**Aim of the exercise:** With the pictures excluded, retype the records that follow exactly.

*** Opening Supplied data ***

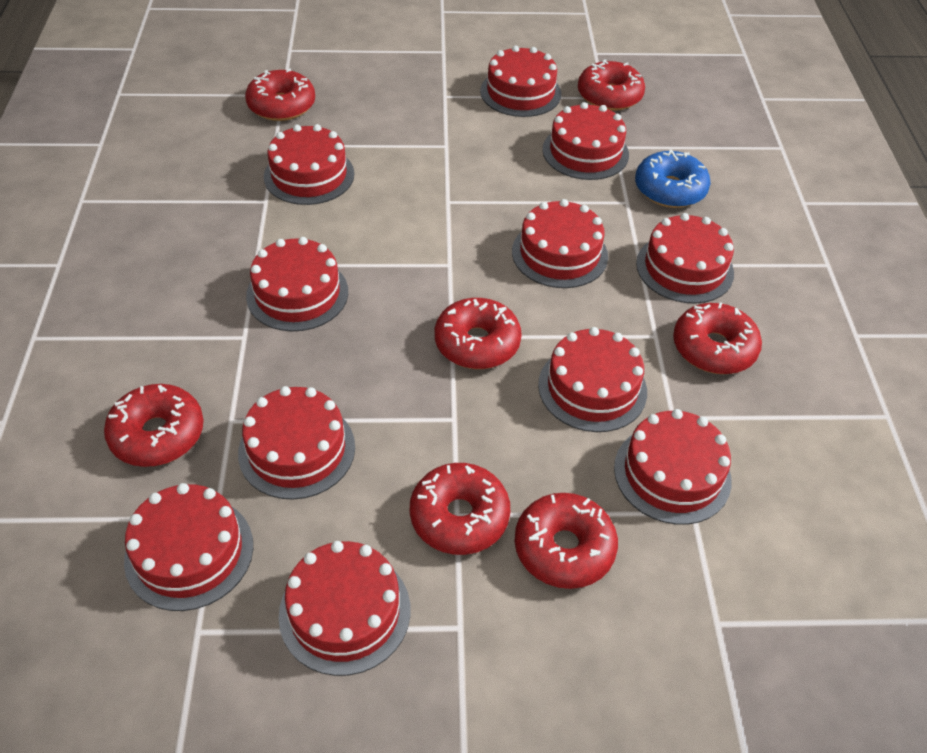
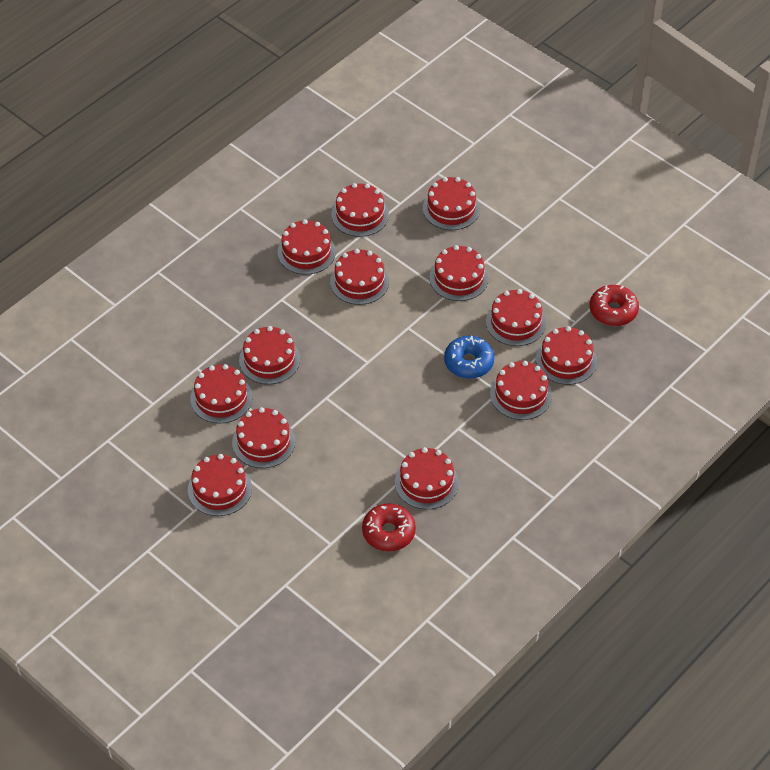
red cake: 11 -> 13
red donut: 7 -> 2

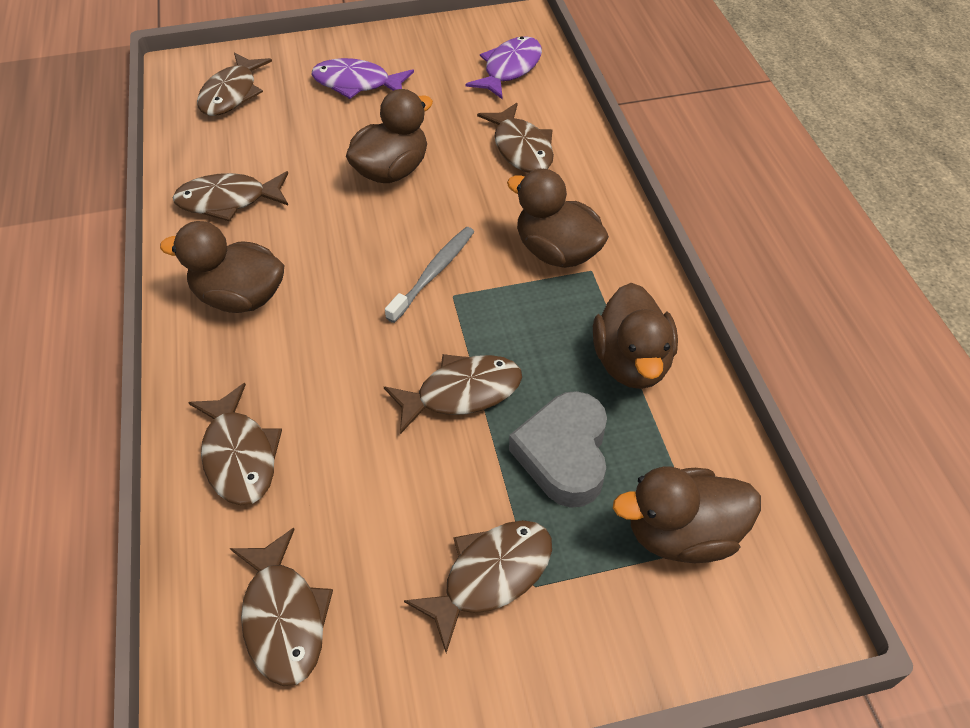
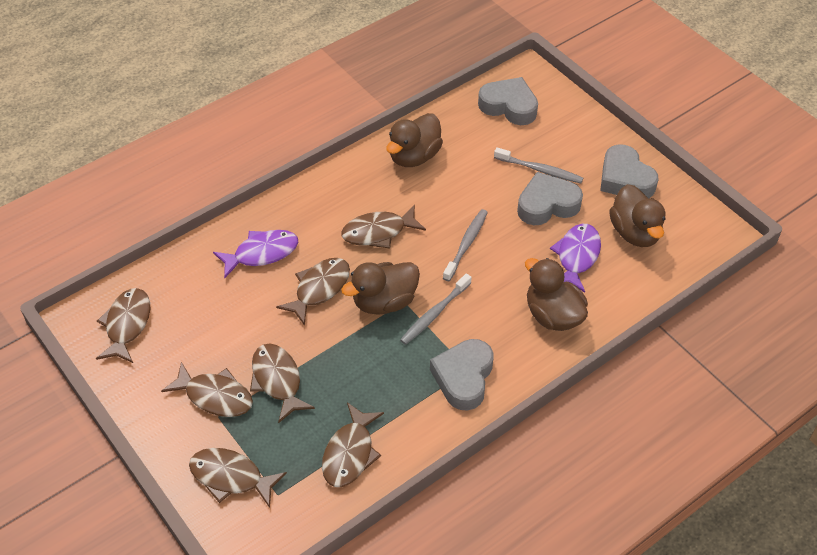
brown duck: 5 -> 4
grey heart: 1 -> 4
grey toothbrush: 1 -> 3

*** Closing Supplied data ***

**Solution to this task:**
red cake: 11 -> 13
red donut: 7 -> 2

brown duck: 5 -> 4
grey heart: 1 -> 4
grey toothbrush: 1 -> 3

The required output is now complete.